═════ Data extracts ═════
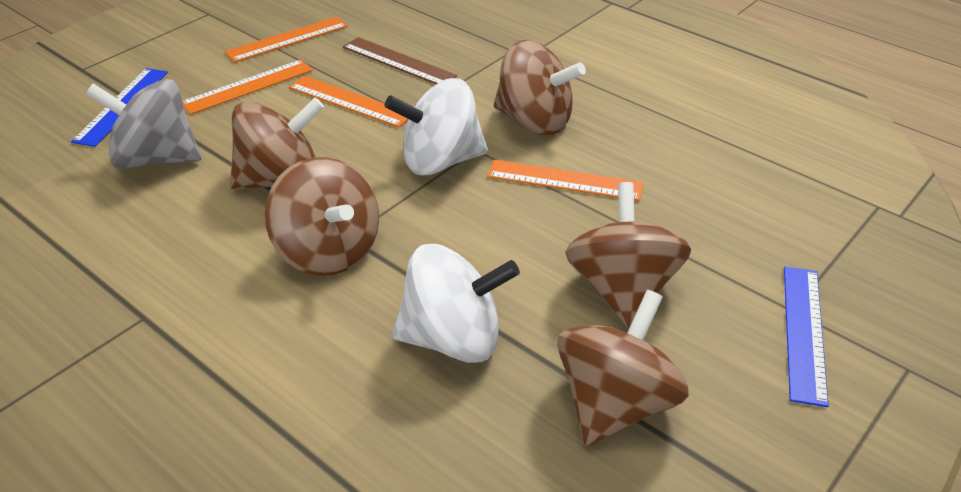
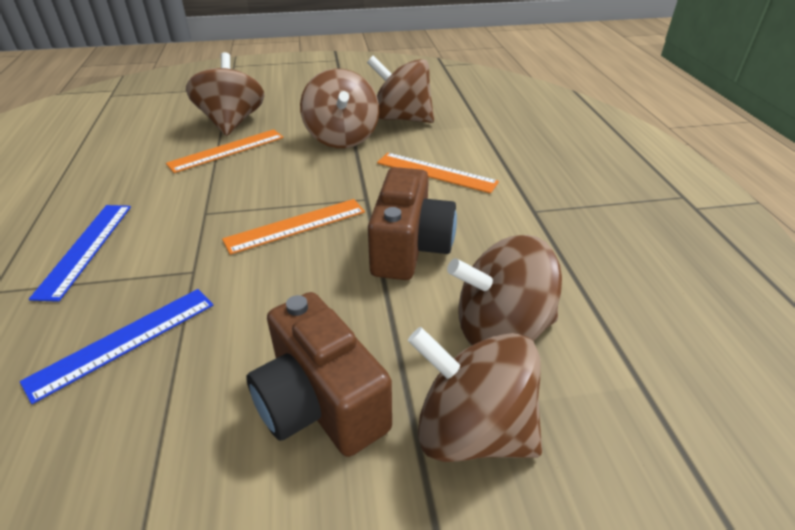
brown camera: 0 -> 2
brown ruler: 1 -> 0
grey spinning top: 1 -> 0
orange ruler: 4 -> 3
white spinning top: 2 -> 0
═════
#### [Goal of the exercise]
With the pictures removed, write the listing out word for word.

#### [Response to the task]
brown camera: 0 -> 2
brown ruler: 1 -> 0
grey spinning top: 1 -> 0
orange ruler: 4 -> 3
white spinning top: 2 -> 0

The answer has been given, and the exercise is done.